§ **Aim of the exercise**
The result should be an exact copy of the lines from the one with "cyan hexagon: rotated 4 degrees clockwise" through the last line of the data below, both included.

§ **Provided material**
<<<<
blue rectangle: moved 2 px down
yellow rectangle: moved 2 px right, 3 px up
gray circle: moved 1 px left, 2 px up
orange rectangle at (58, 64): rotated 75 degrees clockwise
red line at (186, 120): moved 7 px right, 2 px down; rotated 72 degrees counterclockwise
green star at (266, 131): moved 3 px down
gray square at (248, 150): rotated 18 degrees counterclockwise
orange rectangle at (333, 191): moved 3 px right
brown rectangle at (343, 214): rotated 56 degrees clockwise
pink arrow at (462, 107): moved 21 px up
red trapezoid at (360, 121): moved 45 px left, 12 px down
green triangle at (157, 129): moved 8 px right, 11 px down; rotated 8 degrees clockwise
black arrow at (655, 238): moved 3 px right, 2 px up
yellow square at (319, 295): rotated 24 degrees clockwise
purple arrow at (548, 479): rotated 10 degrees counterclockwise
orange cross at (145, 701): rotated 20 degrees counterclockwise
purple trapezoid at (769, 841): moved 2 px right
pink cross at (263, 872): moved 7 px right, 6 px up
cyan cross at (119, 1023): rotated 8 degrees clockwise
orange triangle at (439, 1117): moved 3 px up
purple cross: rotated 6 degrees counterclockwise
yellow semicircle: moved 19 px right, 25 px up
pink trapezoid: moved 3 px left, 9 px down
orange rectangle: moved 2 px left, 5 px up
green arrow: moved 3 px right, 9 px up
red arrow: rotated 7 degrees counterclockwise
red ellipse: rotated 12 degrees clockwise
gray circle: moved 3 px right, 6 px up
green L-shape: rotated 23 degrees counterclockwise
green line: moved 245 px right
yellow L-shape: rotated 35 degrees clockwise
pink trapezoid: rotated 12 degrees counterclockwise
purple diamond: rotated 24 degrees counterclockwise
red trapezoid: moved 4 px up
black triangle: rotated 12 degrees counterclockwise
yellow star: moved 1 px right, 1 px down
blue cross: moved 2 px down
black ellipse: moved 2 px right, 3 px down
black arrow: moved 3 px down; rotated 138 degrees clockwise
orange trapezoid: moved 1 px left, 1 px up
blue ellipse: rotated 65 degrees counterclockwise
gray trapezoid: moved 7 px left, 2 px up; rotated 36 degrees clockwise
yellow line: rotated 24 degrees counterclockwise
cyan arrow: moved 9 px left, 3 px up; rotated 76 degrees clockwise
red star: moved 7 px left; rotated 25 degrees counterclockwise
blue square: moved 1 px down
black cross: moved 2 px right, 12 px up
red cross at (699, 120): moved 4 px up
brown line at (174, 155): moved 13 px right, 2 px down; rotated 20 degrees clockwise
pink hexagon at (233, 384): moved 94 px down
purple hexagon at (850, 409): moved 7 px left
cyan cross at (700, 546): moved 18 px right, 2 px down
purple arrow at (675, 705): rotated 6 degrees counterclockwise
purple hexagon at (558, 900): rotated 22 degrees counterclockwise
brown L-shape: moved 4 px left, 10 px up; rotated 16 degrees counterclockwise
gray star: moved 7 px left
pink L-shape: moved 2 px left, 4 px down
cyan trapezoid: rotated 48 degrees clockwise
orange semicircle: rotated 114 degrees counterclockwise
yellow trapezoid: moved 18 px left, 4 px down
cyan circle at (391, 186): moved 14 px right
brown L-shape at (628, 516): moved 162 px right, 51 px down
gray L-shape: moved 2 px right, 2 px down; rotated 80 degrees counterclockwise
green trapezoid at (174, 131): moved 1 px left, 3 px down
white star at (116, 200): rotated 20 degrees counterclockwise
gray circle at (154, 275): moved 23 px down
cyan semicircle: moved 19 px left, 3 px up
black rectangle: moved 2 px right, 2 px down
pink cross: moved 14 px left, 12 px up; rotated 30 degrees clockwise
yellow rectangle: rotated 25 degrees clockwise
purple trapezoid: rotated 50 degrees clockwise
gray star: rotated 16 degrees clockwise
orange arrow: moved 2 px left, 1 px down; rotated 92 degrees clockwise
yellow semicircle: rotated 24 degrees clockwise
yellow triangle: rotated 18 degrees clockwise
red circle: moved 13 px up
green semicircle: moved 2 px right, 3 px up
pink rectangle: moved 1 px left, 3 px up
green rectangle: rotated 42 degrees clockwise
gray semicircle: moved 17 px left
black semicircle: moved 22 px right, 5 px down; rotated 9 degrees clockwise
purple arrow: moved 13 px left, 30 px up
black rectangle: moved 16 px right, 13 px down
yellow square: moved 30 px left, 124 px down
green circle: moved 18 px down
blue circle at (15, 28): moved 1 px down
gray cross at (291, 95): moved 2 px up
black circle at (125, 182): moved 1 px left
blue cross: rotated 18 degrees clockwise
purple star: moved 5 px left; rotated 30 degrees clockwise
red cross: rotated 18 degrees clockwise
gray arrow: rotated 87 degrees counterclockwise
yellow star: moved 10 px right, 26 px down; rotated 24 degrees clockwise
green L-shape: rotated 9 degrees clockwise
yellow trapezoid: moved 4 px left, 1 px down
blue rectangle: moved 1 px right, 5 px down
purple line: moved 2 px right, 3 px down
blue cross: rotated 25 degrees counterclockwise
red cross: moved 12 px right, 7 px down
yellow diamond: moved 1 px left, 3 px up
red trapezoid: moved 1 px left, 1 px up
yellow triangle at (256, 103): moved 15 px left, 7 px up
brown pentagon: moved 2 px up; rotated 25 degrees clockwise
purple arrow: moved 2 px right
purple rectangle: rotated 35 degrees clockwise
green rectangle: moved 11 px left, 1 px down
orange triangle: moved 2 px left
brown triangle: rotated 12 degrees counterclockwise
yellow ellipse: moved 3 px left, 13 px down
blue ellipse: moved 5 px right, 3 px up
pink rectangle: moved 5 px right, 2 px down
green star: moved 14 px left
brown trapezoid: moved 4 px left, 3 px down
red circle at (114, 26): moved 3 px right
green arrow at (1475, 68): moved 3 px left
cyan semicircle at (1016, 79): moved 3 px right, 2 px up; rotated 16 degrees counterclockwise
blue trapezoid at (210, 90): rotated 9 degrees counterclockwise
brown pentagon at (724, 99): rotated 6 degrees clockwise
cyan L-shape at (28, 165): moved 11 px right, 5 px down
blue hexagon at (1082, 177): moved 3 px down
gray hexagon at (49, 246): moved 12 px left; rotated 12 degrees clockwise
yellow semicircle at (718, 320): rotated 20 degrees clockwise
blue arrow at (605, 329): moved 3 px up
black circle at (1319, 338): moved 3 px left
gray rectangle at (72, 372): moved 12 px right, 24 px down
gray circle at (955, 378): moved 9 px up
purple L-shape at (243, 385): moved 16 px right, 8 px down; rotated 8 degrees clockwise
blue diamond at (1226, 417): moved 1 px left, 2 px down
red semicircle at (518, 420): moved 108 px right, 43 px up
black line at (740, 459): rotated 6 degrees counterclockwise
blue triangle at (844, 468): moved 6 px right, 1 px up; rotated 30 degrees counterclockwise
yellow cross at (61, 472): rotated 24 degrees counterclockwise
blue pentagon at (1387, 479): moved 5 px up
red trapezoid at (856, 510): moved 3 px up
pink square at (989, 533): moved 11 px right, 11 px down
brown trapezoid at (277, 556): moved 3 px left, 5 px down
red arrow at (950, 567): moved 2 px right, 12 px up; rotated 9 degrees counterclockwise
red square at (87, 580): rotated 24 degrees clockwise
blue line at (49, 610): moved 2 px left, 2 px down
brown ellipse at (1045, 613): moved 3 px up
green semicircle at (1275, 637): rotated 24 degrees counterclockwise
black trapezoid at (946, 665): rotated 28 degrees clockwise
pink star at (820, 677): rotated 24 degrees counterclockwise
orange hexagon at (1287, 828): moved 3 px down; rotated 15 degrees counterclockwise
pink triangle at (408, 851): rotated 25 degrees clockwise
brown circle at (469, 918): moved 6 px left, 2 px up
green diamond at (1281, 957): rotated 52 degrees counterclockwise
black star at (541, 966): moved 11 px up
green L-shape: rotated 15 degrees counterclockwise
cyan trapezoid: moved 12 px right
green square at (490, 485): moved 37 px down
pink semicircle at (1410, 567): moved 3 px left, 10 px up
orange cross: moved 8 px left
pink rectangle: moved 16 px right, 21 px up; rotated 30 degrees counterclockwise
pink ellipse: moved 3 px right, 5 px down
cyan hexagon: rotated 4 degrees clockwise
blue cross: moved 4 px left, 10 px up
>>>>
§ **Your solution**
cyan hexagon: rotated 4 degrees clockwise
blue cross: moved 4 px left, 10 px up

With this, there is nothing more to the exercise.